*** Source data ***

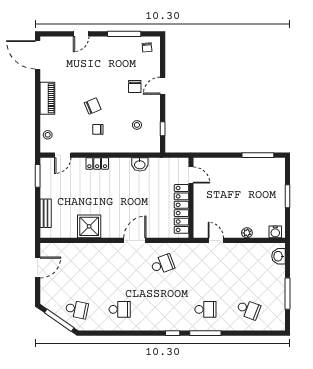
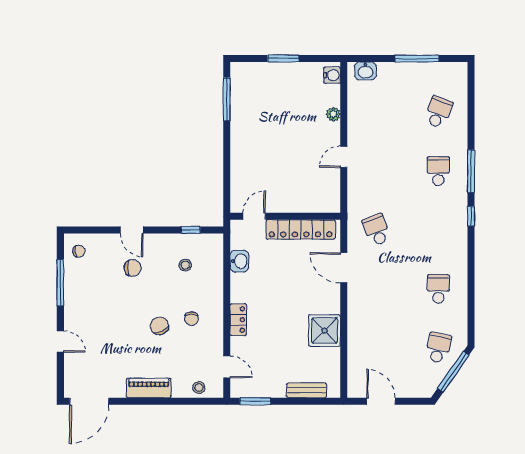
door: (191, 175) -> (254, 216), moved
wall: (191, 198) -> (285, 216), moved
locker: (181, 209) -> (301, 229), moved

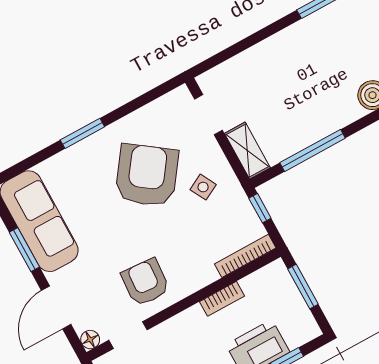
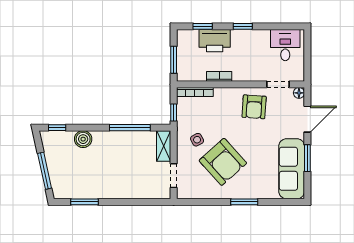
armchair: (147, 175) -> (223, 162), turned -78

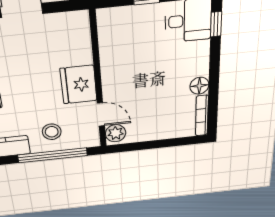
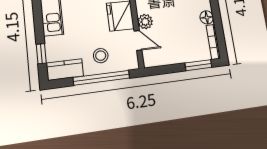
plant: (116, 133) -> (145, 22), moved
window: (177, 142) -> (198, 65), added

*** End of Source data ***

### Problem details
Each record should be printed exactly as it appears, leaving the pictures out.

### Reply
door: (191, 175) -> (254, 216), moved
wall: (191, 198) -> (285, 216), moved
locker: (181, 209) -> (301, 229), moved

armchair: (147, 175) -> (223, 162), turned -78

plant: (116, 133) -> (145, 22), moved
window: (177, 142) -> (198, 65), added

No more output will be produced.